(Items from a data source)
┌──

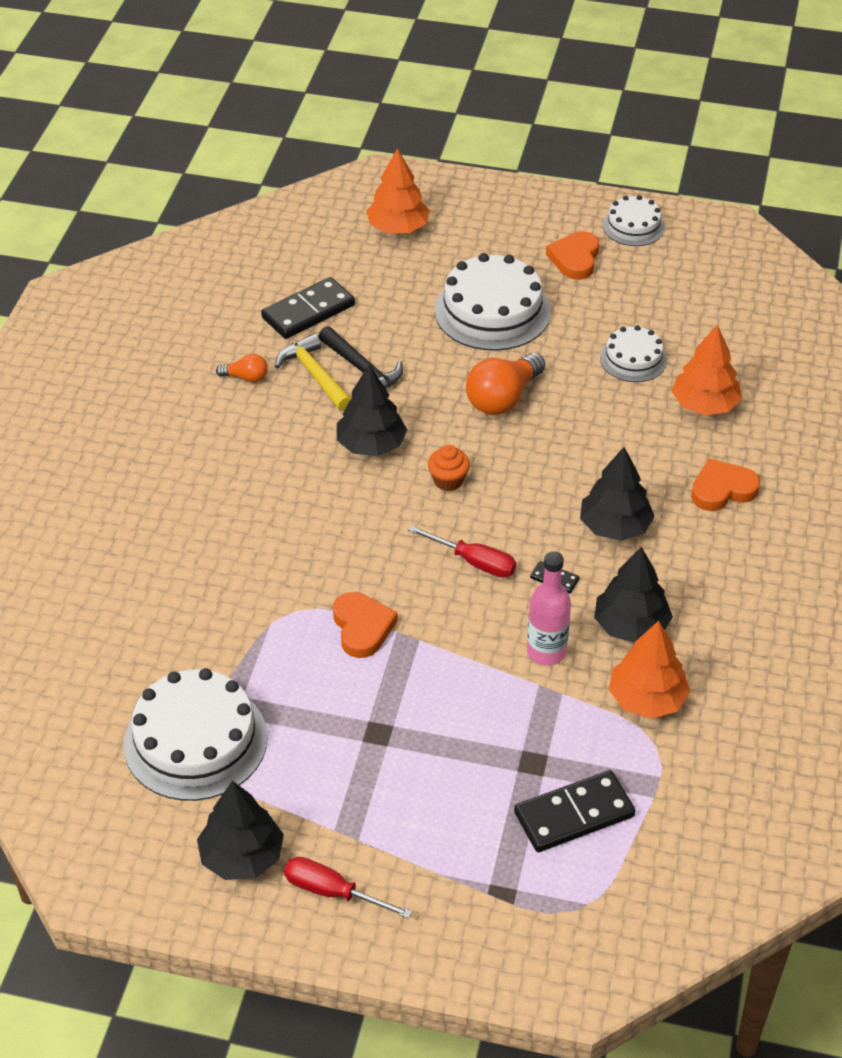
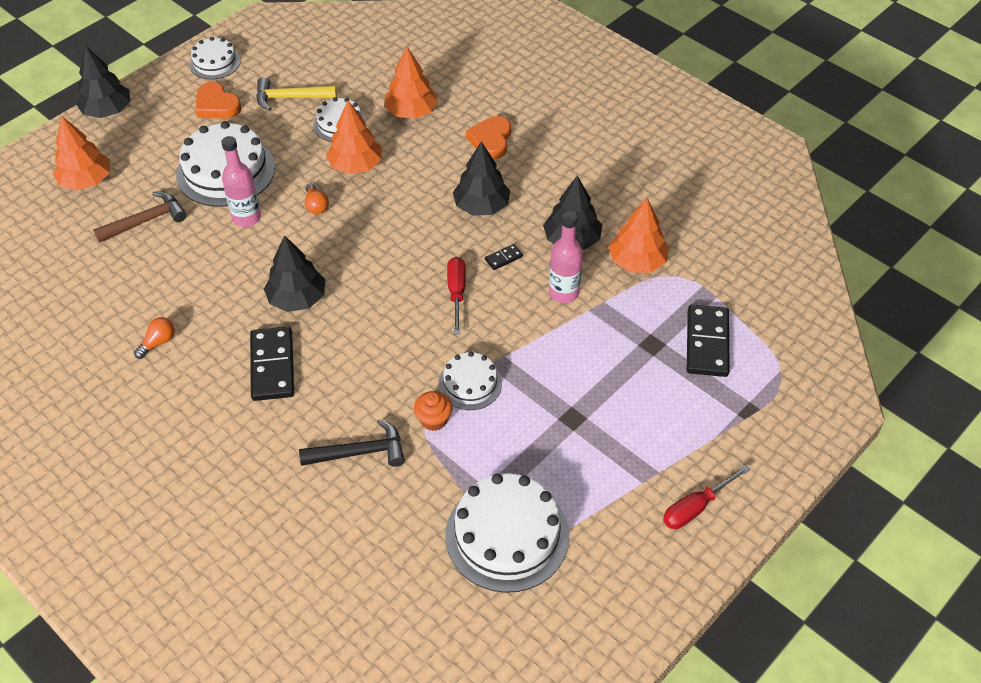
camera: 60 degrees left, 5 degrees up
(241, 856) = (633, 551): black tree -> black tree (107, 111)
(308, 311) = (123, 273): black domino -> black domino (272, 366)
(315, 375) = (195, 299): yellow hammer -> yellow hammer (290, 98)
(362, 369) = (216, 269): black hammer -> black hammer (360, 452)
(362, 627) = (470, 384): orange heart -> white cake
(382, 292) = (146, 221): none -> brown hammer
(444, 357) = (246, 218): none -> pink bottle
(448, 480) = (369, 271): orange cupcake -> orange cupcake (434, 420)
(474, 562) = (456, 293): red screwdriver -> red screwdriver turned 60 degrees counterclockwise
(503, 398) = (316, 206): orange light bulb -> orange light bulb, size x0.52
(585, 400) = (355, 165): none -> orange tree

└──
┌──

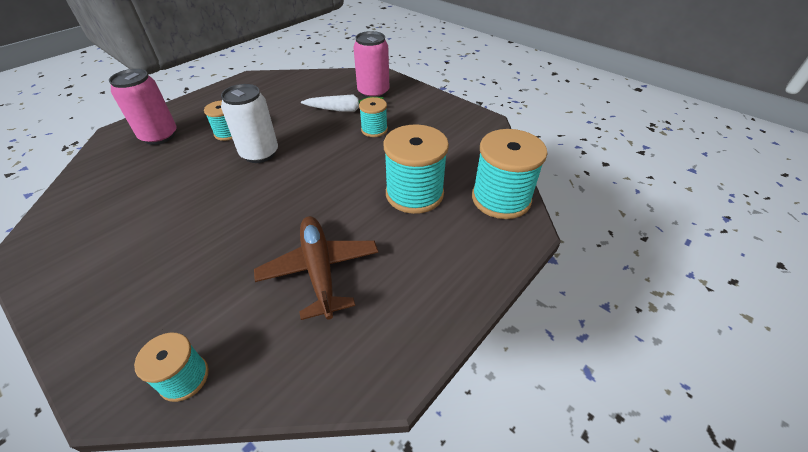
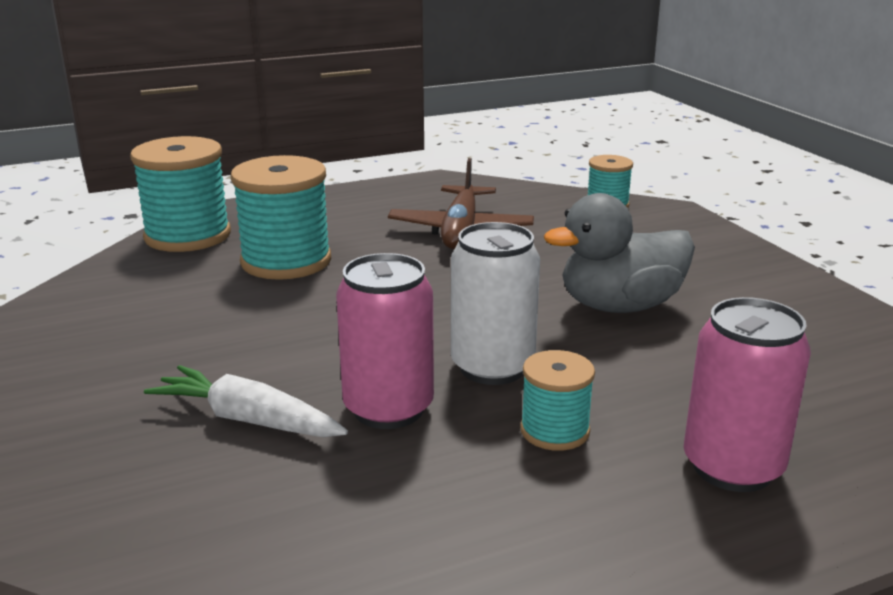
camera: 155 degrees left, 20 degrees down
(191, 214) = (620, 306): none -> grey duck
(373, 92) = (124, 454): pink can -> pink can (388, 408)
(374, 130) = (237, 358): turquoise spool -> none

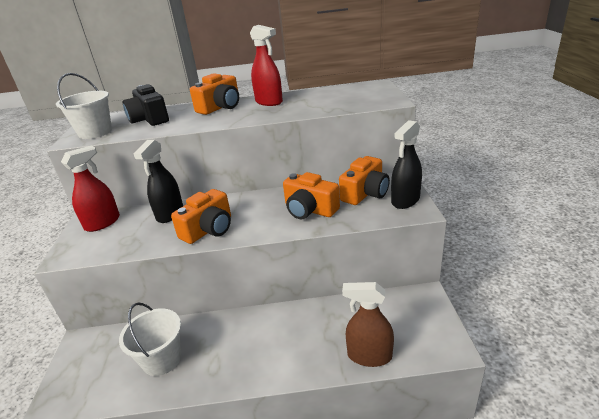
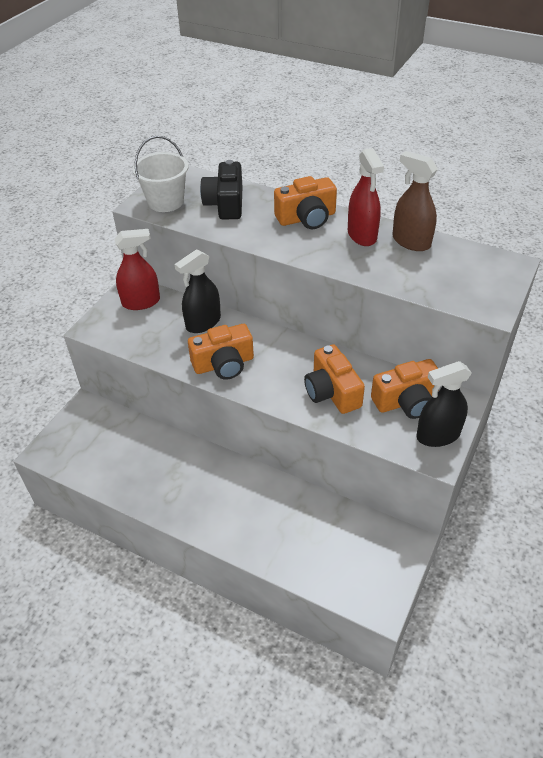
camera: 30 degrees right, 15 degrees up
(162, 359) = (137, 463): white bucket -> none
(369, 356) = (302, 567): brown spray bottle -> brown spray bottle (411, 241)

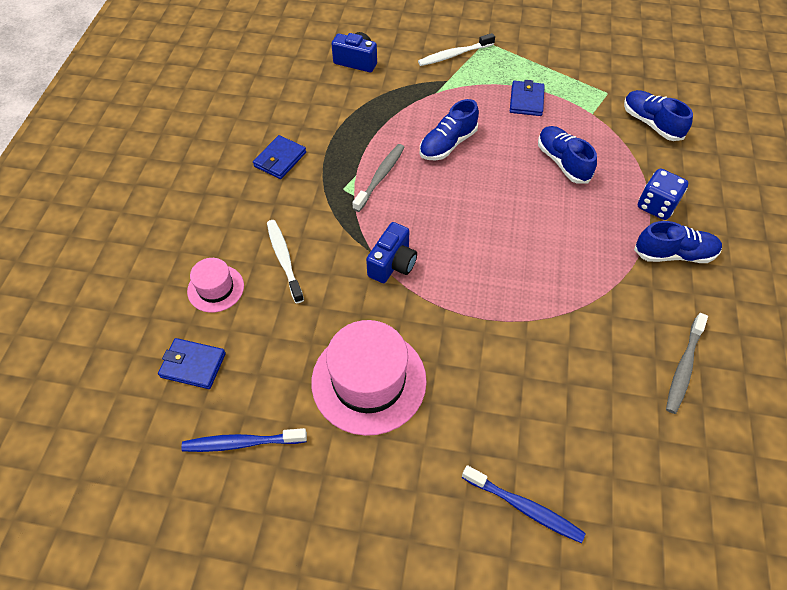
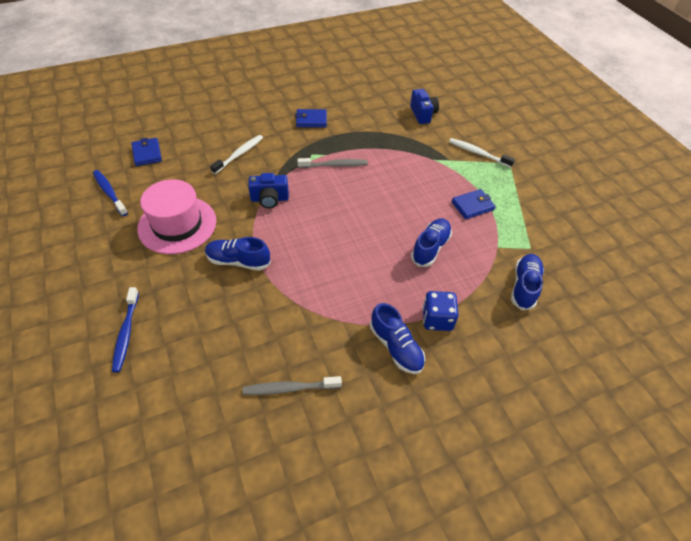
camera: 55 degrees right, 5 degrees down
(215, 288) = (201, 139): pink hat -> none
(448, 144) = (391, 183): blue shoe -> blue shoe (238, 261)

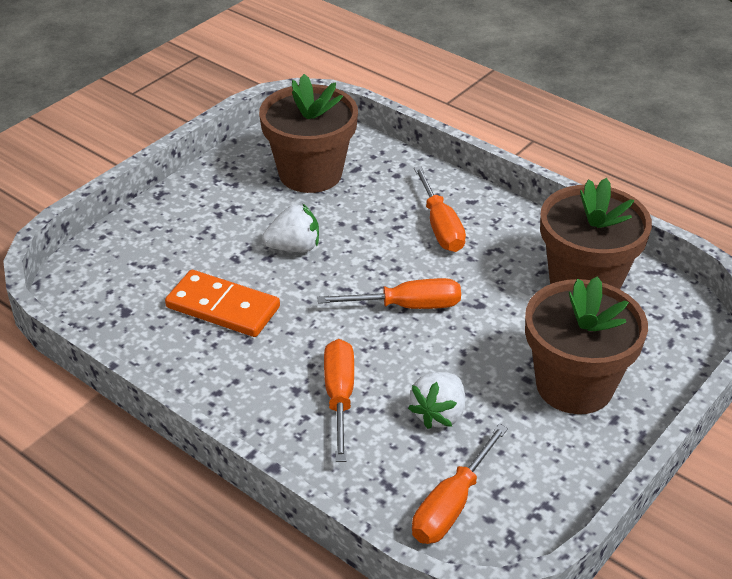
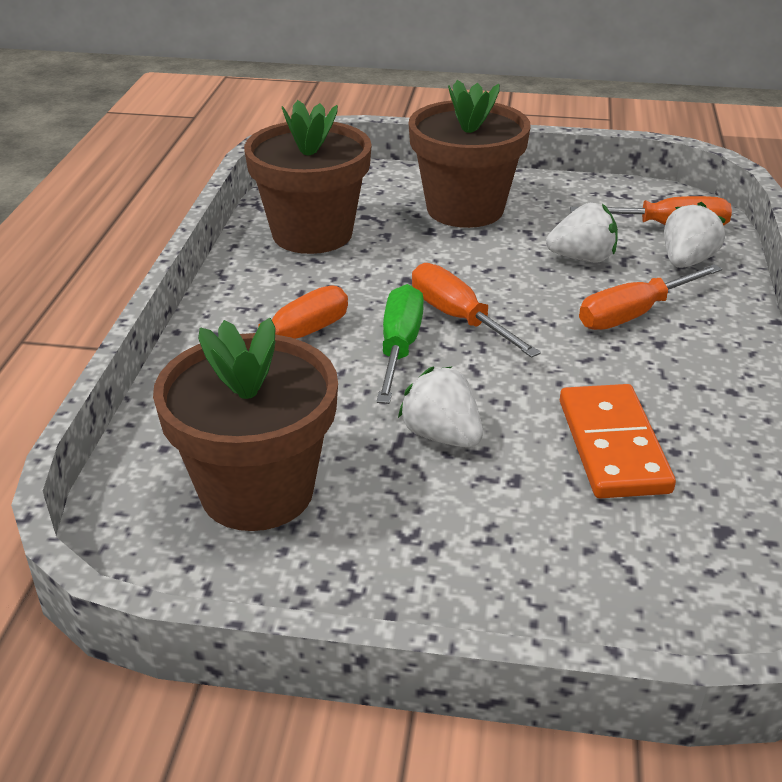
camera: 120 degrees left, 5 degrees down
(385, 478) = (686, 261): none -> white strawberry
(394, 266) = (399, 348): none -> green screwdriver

└──

→ **Job**: Could you reproduce exactly the lines of the entries above, from the one with "(385, 478) = (686, 261): none" through the one with "(394, 266) = (399, 348): none", and nothing else?

→ **Written response**:
(385, 478) = (686, 261): none -> white strawberry
(394, 266) = (399, 348): none -> green screwdriver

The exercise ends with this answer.